■ LISTED ENTRIES
* * * * * * *

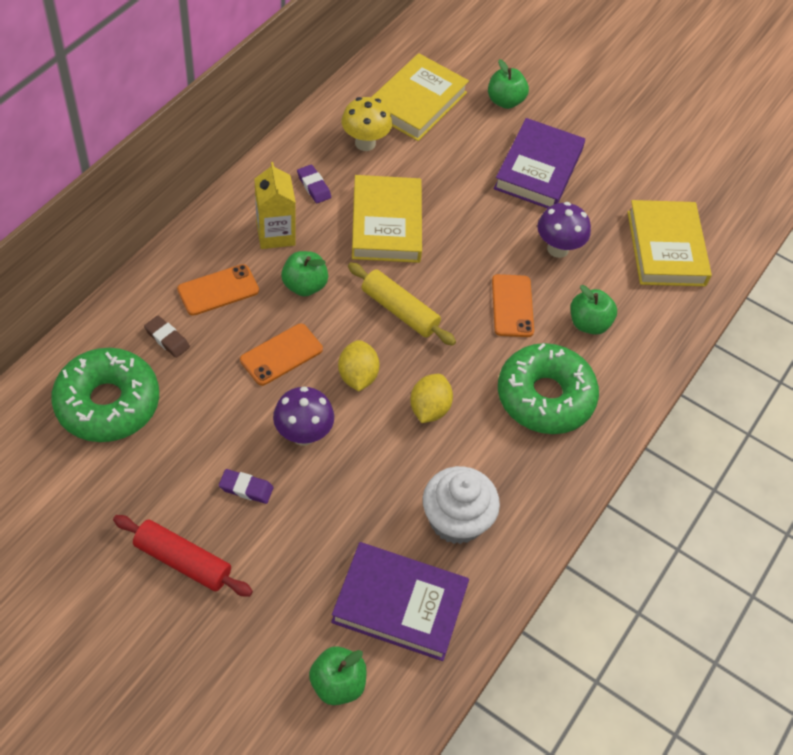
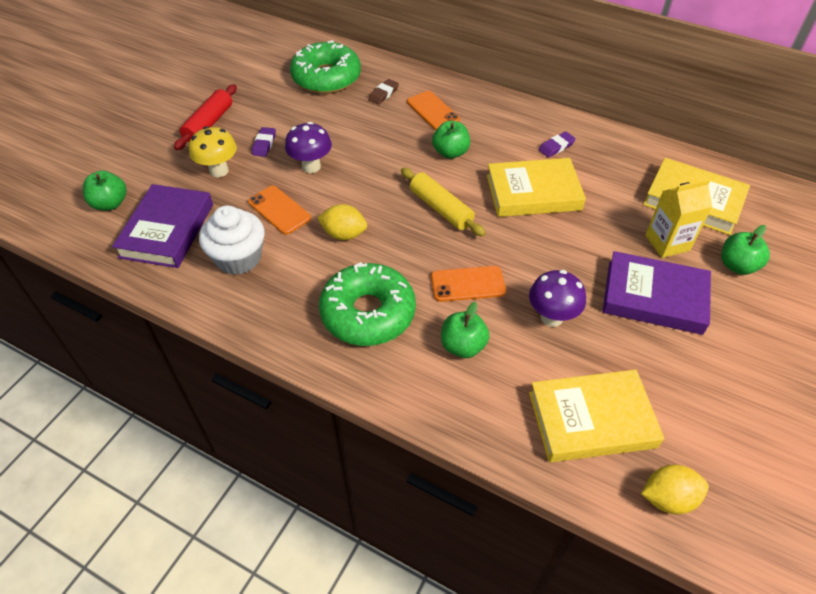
camera: 90 degrees right, 5 degrees down
orange phone [240,324,323,386] -> orange phone moved to [248,185,311,235]
yellow carton [254,162,296,249] -> yellow carton moved to [645,179,712,258]
yellow lemon [338,340,380,391] -> yellow lemon moved to [641,464,709,515]
yellow mushroom [341,97,392,151] -> yellow mushroom moved to [189,126,237,177]
yellow rolling pin [348,262,456,346] -> yellow rolling pin turned 75 degrees counterclockwise [401,168,486,237]

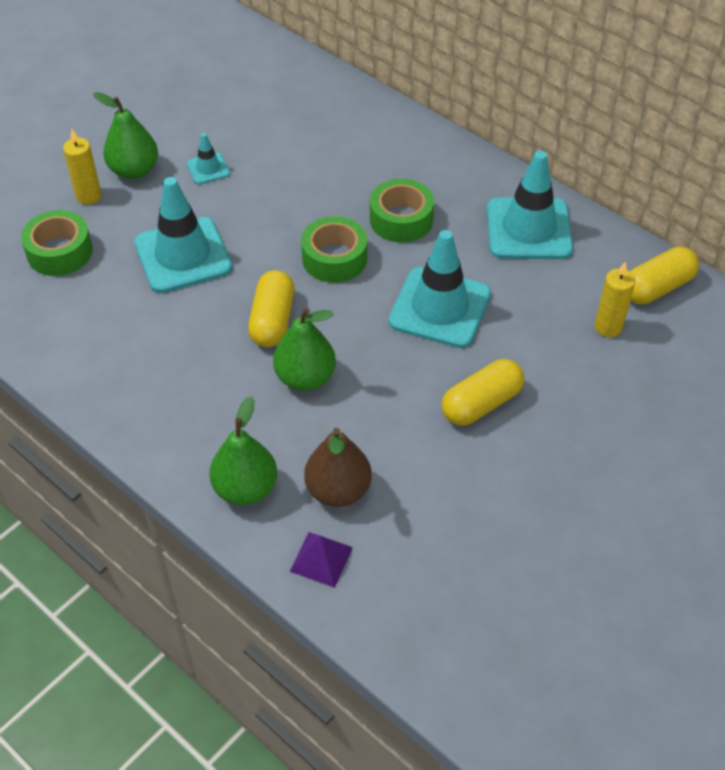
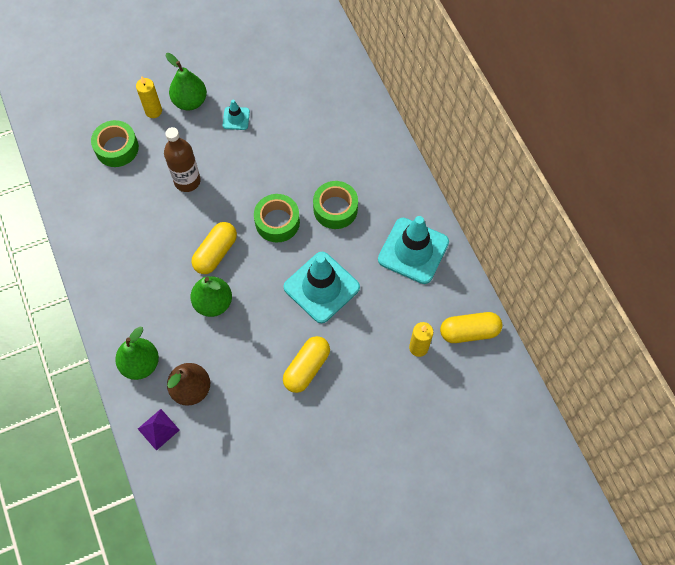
camera: 25 degrees right, 15 degrees up
turquoise traffic cone [134,177,232,293] -> brown bottle [164,127,201,192]
yellow capsule [441,359,524,426] -> yellow capsule turned 45 degrees counterclockwise [283,336,330,393]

* * * * * * *

■ WORK ORDER
Only the text of the listing should be returned, exactly and in full; no image goes into the copy.

■ EXERCISE RESPONSE
camera: 90 degrees right, 5 degrees down
orange phone [240,324,323,386] -> orange phone moved to [248,185,311,235]
yellow carton [254,162,296,249] -> yellow carton moved to [645,179,712,258]
yellow lemon [338,340,380,391] -> yellow lemon moved to [641,464,709,515]
yellow mushroom [341,97,392,151] -> yellow mushroom moved to [189,126,237,177]
yellow rolling pin [348,262,456,346] -> yellow rolling pin turned 75 degrees counterclockwise [401,168,486,237]

camera: 25 degrees right, 15 degrees up
turquoise traffic cone [134,177,232,293] -> brown bottle [164,127,201,192]
yellow capsule [441,359,524,426] -> yellow capsule turned 45 degrees counterclockwise [283,336,330,393]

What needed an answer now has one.